*** Data shown ***
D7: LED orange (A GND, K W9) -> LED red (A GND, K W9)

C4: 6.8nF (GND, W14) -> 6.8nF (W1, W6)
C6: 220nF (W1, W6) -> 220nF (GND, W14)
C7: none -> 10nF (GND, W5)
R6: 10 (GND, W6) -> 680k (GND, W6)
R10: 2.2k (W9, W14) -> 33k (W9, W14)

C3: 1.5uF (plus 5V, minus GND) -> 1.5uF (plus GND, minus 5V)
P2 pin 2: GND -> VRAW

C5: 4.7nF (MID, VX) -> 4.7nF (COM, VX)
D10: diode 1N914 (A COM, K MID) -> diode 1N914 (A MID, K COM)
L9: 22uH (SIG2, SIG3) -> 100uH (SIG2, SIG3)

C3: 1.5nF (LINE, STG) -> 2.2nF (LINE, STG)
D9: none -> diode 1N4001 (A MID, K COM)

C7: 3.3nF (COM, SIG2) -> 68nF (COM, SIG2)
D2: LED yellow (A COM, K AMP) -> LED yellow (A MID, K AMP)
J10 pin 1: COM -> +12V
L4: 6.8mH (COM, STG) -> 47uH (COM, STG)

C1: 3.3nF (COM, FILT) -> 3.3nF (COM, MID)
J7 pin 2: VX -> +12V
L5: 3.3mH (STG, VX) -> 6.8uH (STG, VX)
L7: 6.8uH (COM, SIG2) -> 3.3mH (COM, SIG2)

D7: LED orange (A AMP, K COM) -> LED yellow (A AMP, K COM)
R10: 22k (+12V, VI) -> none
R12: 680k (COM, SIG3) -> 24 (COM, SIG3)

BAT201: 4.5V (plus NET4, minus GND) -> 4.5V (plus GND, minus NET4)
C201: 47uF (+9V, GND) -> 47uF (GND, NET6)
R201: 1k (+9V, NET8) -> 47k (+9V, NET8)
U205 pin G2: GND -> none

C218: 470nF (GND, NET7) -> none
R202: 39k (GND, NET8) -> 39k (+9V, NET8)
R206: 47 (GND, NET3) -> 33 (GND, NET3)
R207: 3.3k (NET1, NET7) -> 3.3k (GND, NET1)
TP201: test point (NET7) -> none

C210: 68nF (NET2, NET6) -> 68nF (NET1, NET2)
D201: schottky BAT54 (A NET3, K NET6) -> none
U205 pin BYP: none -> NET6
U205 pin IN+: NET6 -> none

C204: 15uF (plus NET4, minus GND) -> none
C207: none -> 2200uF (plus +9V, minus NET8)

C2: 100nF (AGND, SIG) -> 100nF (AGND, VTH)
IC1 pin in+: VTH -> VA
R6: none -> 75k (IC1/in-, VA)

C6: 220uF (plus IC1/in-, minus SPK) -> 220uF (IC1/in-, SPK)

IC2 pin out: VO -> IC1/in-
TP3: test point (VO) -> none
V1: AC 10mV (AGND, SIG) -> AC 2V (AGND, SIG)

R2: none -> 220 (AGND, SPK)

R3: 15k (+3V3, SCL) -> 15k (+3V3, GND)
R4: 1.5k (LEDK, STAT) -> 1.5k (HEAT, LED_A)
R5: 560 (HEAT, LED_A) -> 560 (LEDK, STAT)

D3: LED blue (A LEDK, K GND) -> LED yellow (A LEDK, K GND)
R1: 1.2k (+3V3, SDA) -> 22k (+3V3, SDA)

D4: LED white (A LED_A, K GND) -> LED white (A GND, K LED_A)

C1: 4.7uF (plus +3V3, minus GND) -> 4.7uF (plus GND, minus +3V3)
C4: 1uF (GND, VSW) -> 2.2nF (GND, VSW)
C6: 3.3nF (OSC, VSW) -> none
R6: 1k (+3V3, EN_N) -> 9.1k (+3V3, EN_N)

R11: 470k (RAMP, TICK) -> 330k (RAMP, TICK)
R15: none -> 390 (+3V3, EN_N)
*** End of Data shown ***
Problem to work on =
The expected answer is every line in the data above that carries the string "LEDK".

Solution to this task =
R4: 1.5k (LEDK, STAT) -> 1.5k (HEAT, LED_A)
R5: 560 (HEAT, LED_A) -> 560 (LEDK, STAT)
D3: LED blue (A LEDK, K GND) -> LED yellow (A LEDK, K GND)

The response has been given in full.